**What the exercise asks**.
Exclude all pictures, then restate the entries below word for word.

**Scene image comparisons**.
%%

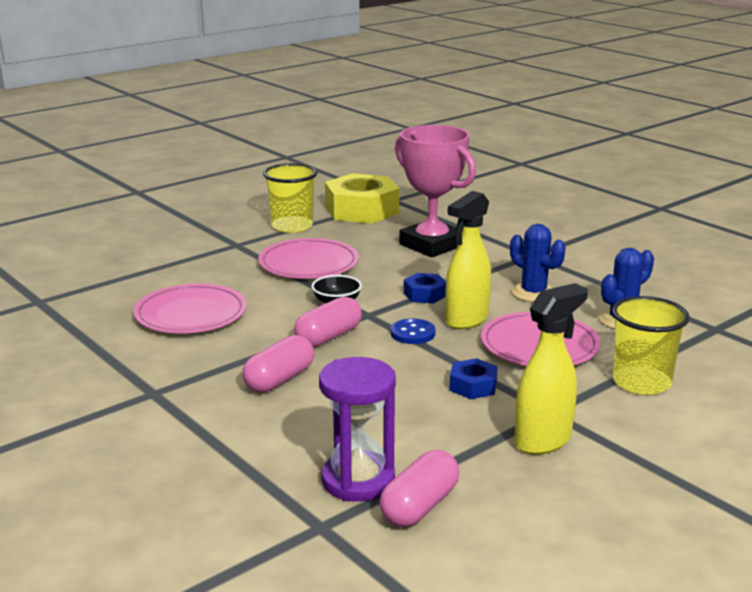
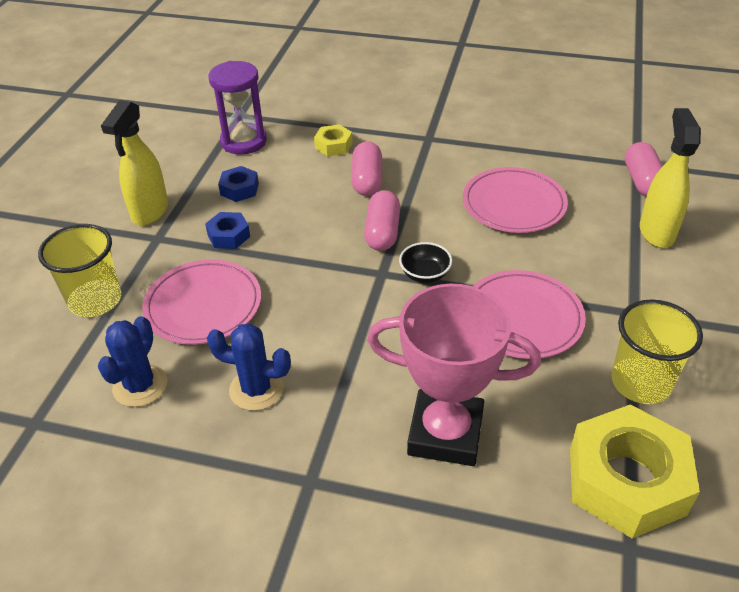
camera: 145 degrees right, 20 degrees up
(261, 428) = (333, 145): none -> yellow nut
(412, 333) = (322, 268): blue button -> none
(419, 506) = (197, 143): pink capsule -> pink capsule (642, 181)
(425, 294) = (361, 328): blue nut -> blue nut (239, 189)
(466, 320) = (291, 309): yellow spray bottle -> yellow spray bottle (656, 232)

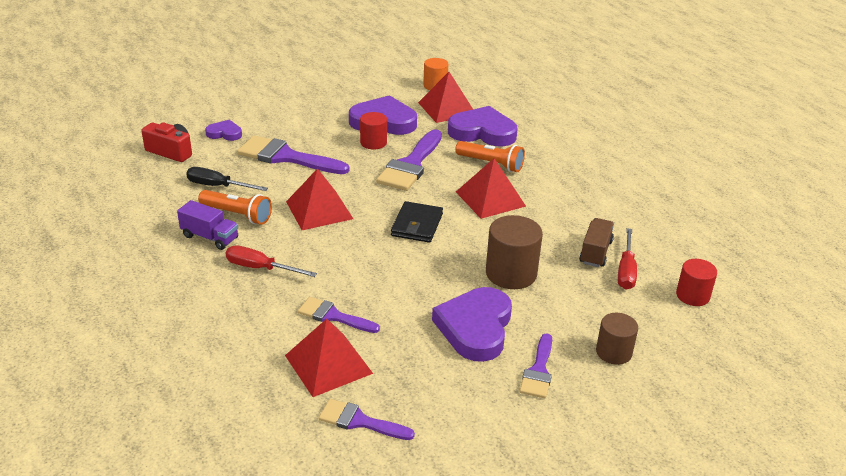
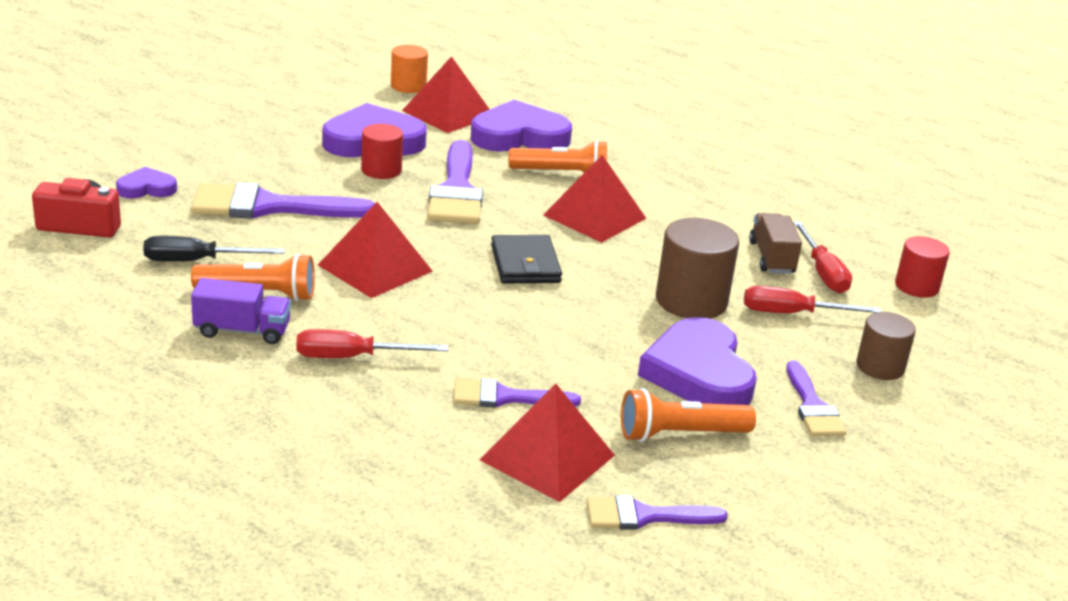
camera: 25 degrees left, 5 degrees down
(428, 369) = (680, 434): none -> orange flashlight
(578, 297) = (792, 313): none -> red screwdriver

%%

**Task output**.
camera: 145 degrees right, 20 degrees up
(261, 428) = (333, 145): none -> yellow nut
(412, 333) = (322, 268): blue button -> none
(419, 506) = (197, 143): pink capsule -> pink capsule (642, 181)
(425, 294) = (361, 328): blue nut -> blue nut (239, 189)
(466, 320) = (291, 309): yellow spray bottle -> yellow spray bottle (656, 232)

camera: 25 degrees left, 5 degrees down
(428, 369) = (680, 434): none -> orange flashlight
(578, 297) = (792, 313): none -> red screwdriver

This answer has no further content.